#### WORK TO COMPLETE
Pictures aside, write out the data exactly as it reads.

#### RAW DATA
■ ■ ■ ■
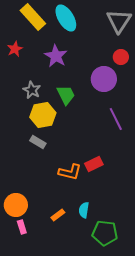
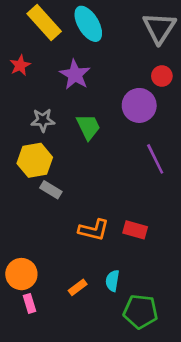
gray star: (32, 90) -> (43, 120), turned -30
yellow hexagon: (43, 115) -> (35, 160), moved
red rectangle: (94, 164) -> (135, 230), moved, turned 42

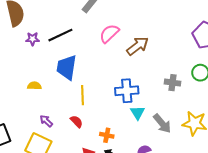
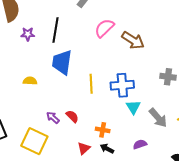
black line: (60, 35) -> (56, 30), turned -55
brown arrow: (138, 46) -> (133, 40), turned 70
yellow line: (83, 95) -> (91, 84), moved
purple arrow: (46, 121) -> (53, 118), moved

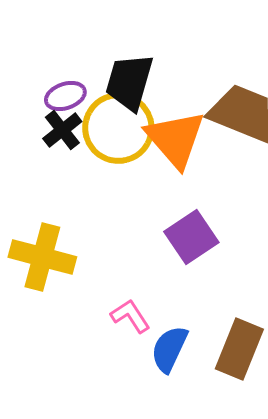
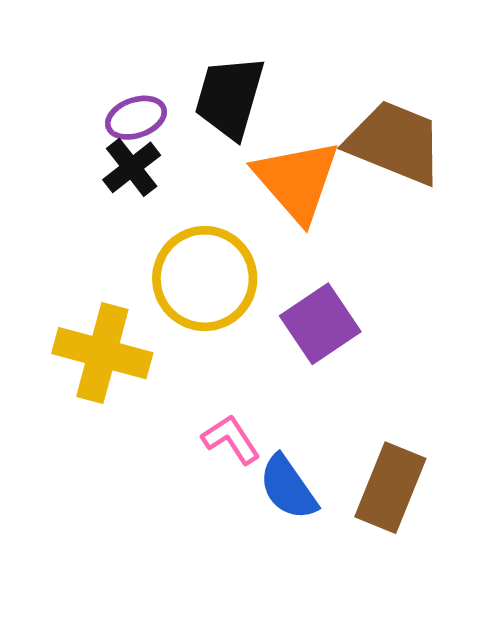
yellow circle: (118, 128) -> (205, 279), moved
blue semicircle: (169, 349) -> (288, 488), turned -60

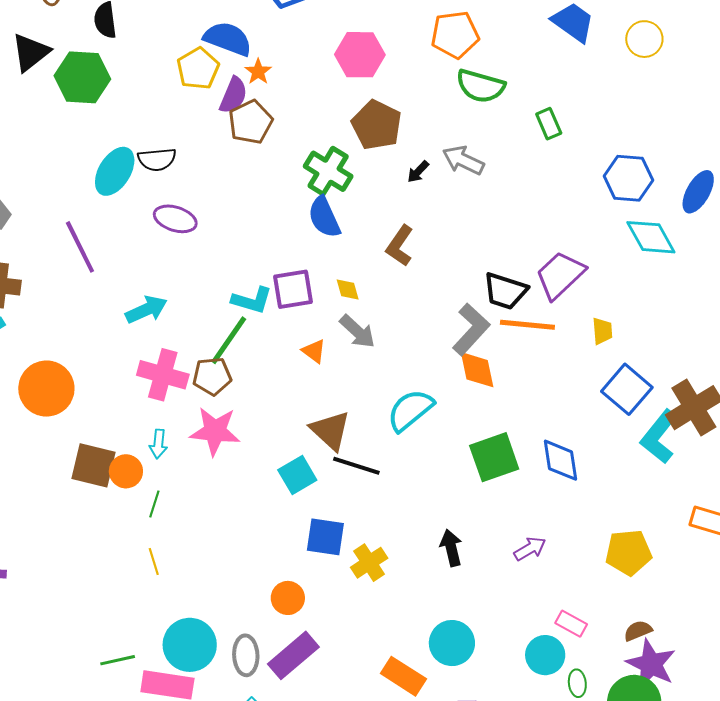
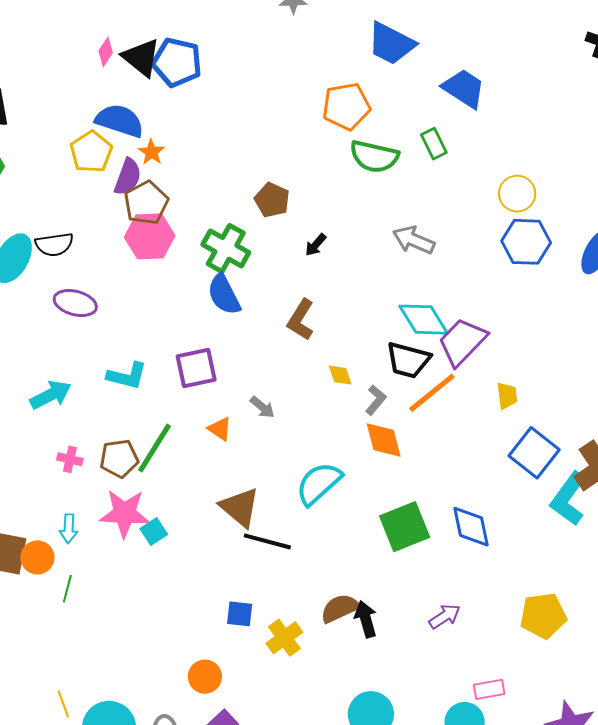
yellow circle: (644, 39) -> (517, 194), moved
pink hexagon: (360, 55) -> (150, 236), moved
green rectangle: (549, 124) -> (434, 144), moved
brown pentagon: (377, 125) -> (272, 200), size x0.7
gray arrow: (463, 160) -> (414, 240), moved
cyan diamond: (651, 237) -> (423, 320), moved
yellow diamond: (348, 289) -> (340, 375), moved
cyan L-shape: (252, 300) -> (127, 376), moved
orange line: (527, 325) -> (432, 393), turned -42
gray L-shape: (471, 329) -> (376, 400), size x0.6
gray arrow: (357, 331) -> (262, 407), size x0.7
green line: (229, 340) -> (155, 448), moved
pink cross: (163, 375) -> (70, 459), size x0.5
cyan square: (297, 475) -> (154, 531), moved, size x0.7
blue square: (325, 537) -> (240, 614), size x0.7
yellow line: (154, 562) -> (63, 704), moved
pink rectangle: (571, 624) -> (489, 689), turned -36
brown semicircle: (638, 631) -> (340, 608), moved, size x1.4

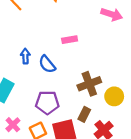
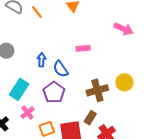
yellow circle: (114, 96) -> (124, 82), moved
purple pentagon: (47, 103) -> (54, 92), moved, turned 30
pink cross: (13, 125) -> (27, 113), moved

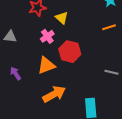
■ ■ ■ ■
#### RESPONSE TO THIS TASK
gray star: (32, 90) -> (43, 120), turned -30
yellow hexagon: (43, 115) -> (35, 160), moved
red rectangle: (94, 164) -> (135, 230), moved, turned 42

black line: (60, 35) -> (56, 30), turned -55
brown arrow: (138, 46) -> (133, 40), turned 70
yellow line: (83, 95) -> (91, 84), moved
purple arrow: (46, 121) -> (53, 118), moved

yellow circle: (118, 128) -> (205, 279), moved
blue semicircle: (169, 349) -> (288, 488), turned -60

yellow circle: (644, 39) -> (517, 194), moved
pink hexagon: (360, 55) -> (150, 236), moved
green rectangle: (549, 124) -> (434, 144), moved
brown pentagon: (377, 125) -> (272, 200), size x0.7
gray arrow: (463, 160) -> (414, 240), moved
cyan diamond: (651, 237) -> (423, 320), moved
yellow diamond: (348, 289) -> (340, 375), moved
cyan L-shape: (252, 300) -> (127, 376), moved
orange line: (527, 325) -> (432, 393), turned -42
gray L-shape: (471, 329) -> (376, 400), size x0.6
gray arrow: (357, 331) -> (262, 407), size x0.7
green line: (229, 340) -> (155, 448), moved
pink cross: (163, 375) -> (70, 459), size x0.5
cyan square: (297, 475) -> (154, 531), moved, size x0.7
blue square: (325, 537) -> (240, 614), size x0.7
yellow line: (154, 562) -> (63, 704), moved
pink rectangle: (571, 624) -> (489, 689), turned -36
brown semicircle: (638, 631) -> (340, 608), moved, size x1.4

yellow circle: (114, 96) -> (124, 82), moved
purple pentagon: (47, 103) -> (54, 92), moved, turned 30
pink cross: (13, 125) -> (27, 113), moved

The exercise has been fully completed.